→ **Action item**
Repeat exactly the lines from the start of the records below through the line that contains "(194, 283) = (319, 463): red", including both.

### Stored data ###

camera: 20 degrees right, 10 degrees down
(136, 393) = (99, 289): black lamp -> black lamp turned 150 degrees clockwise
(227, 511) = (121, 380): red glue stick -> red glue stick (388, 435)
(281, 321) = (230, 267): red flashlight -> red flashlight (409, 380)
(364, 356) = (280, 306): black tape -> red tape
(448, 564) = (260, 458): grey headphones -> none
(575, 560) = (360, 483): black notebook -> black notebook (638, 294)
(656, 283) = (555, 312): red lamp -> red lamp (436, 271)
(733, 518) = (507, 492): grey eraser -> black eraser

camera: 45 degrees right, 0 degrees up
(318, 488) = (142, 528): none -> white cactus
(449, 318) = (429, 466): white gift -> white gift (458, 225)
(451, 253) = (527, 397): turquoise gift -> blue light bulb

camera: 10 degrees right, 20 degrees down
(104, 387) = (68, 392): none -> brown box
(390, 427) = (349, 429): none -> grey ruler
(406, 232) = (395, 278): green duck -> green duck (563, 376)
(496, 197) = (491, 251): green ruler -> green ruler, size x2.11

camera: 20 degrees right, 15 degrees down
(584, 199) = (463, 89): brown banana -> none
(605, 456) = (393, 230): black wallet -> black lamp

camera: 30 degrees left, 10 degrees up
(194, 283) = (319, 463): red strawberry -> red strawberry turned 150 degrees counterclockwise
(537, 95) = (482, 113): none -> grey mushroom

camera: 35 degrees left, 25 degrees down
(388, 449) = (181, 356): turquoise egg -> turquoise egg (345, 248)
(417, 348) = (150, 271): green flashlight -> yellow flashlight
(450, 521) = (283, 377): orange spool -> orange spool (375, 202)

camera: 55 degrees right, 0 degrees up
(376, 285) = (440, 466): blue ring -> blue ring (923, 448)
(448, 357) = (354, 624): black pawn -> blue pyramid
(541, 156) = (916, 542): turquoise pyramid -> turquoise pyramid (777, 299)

###

→ **Finished exercise**
camera: 20 degrees right, 10 degrees down
(136, 393) = (99, 289): black lamp -> black lamp turned 150 degrees clockwise
(227, 511) = (121, 380): red glue stick -> red glue stick (388, 435)
(281, 321) = (230, 267): red flashlight -> red flashlight (409, 380)
(364, 356) = (280, 306): black tape -> red tape
(448, 564) = (260, 458): grey headphones -> none
(575, 560) = (360, 483): black notebook -> black notebook (638, 294)
(656, 283) = (555, 312): red lamp -> red lamp (436, 271)
(733, 518) = (507, 492): grey eraser -> black eraser

camera: 45 degrees right, 0 degrees up
(318, 488) = (142, 528): none -> white cactus
(449, 318) = (429, 466): white gift -> white gift (458, 225)
(451, 253) = (527, 397): turquoise gift -> blue light bulb

camera: 10 degrees right, 20 degrees down
(104, 387) = (68, 392): none -> brown box
(390, 427) = (349, 429): none -> grey ruler
(406, 232) = (395, 278): green duck -> green duck (563, 376)
(496, 197) = (491, 251): green ruler -> green ruler, size x2.11

camera: 20 degrees right, 15 degrees down
(584, 199) = (463, 89): brown banana -> none
(605, 456) = (393, 230): black wallet -> black lamp

camera: 30 degrees left, 10 degrees up
(194, 283) = (319, 463): red strawberry -> red strawberry turned 150 degrees counterclockwise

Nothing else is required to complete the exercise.